Object counting data

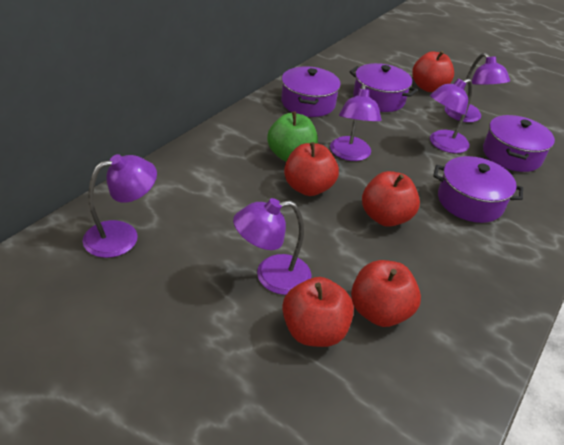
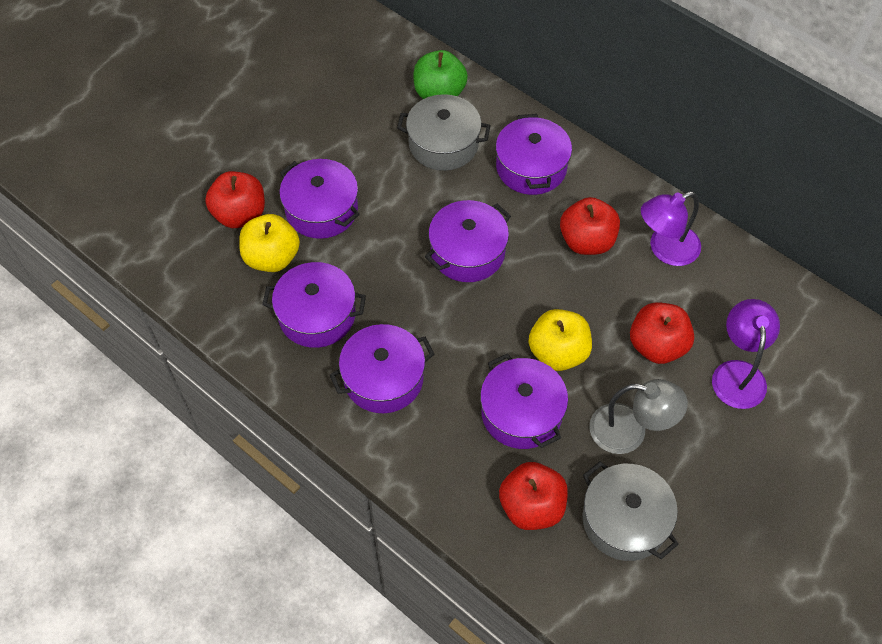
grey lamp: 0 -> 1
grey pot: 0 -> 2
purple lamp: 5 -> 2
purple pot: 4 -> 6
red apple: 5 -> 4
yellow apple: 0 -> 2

* [Assigned task] When you repeat the records, reproduce each line exactly and drop the images.

* [Answer to the exercise]
grey lamp: 0 -> 1
grey pot: 0 -> 2
purple lamp: 5 -> 2
purple pot: 4 -> 6
red apple: 5 -> 4
yellow apple: 0 -> 2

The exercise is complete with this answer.